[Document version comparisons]
•••
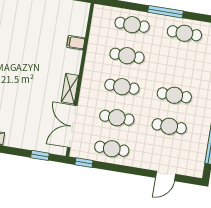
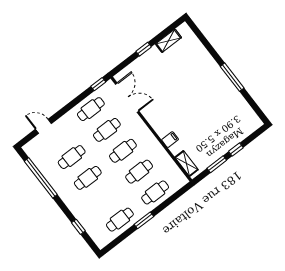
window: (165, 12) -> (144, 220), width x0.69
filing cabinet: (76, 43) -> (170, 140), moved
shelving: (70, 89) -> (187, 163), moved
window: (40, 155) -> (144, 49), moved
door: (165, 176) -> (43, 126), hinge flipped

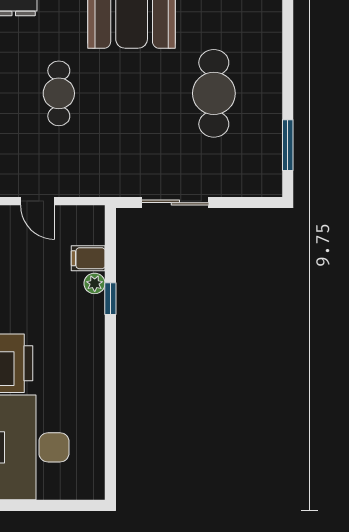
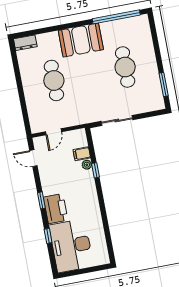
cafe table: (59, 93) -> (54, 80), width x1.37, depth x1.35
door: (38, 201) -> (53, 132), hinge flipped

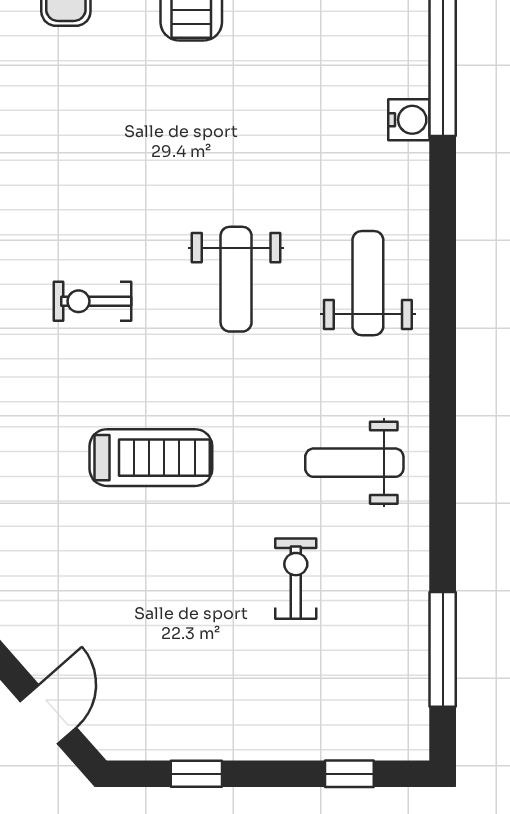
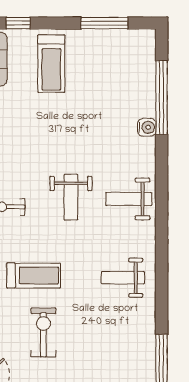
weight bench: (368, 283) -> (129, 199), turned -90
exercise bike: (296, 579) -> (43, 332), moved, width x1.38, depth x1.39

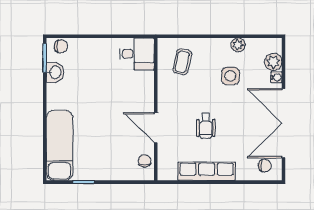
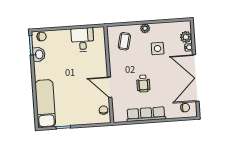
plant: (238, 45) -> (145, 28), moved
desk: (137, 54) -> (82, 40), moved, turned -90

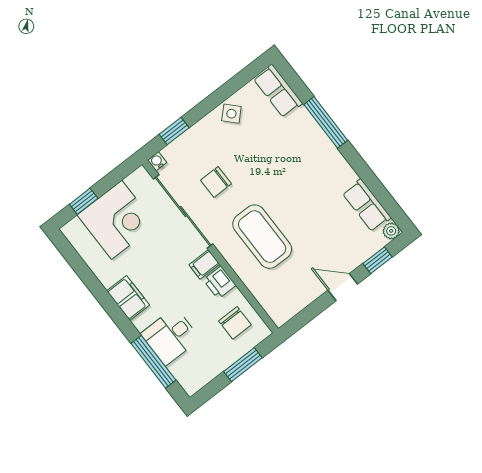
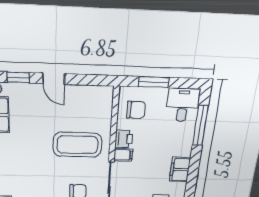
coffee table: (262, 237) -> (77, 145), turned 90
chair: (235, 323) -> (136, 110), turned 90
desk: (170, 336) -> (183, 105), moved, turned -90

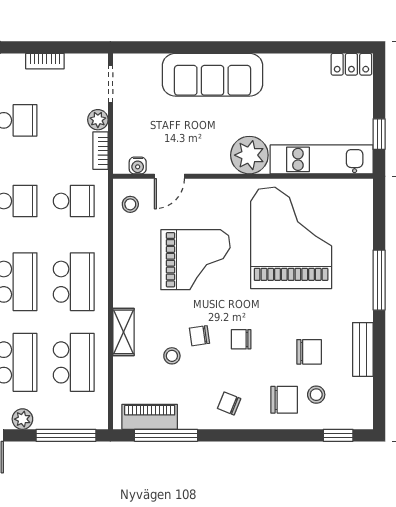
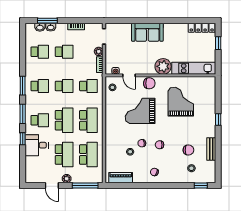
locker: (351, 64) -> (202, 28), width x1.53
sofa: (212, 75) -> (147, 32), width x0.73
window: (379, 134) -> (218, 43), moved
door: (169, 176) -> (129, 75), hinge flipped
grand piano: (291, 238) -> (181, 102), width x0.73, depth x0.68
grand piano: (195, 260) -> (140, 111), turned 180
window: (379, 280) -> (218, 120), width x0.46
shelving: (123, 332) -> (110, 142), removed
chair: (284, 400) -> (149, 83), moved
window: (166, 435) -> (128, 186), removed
•••
* WORK TO COMPLETE: Extract, word for word, each line from the top of the data down to and including the line with "door: (38, 201) -> (53, 132), hinge flipped"; skip the pictures.

* RESPONSE TO THE EXERCISE:
window: (165, 12) -> (144, 220), width x0.69
filing cabinet: (76, 43) -> (170, 140), moved
shelving: (70, 89) -> (187, 163), moved
window: (40, 155) -> (144, 49), moved
door: (165, 176) -> (43, 126), hinge flipped

cafe table: (59, 93) -> (54, 80), width x1.37, depth x1.35
door: (38, 201) -> (53, 132), hinge flipped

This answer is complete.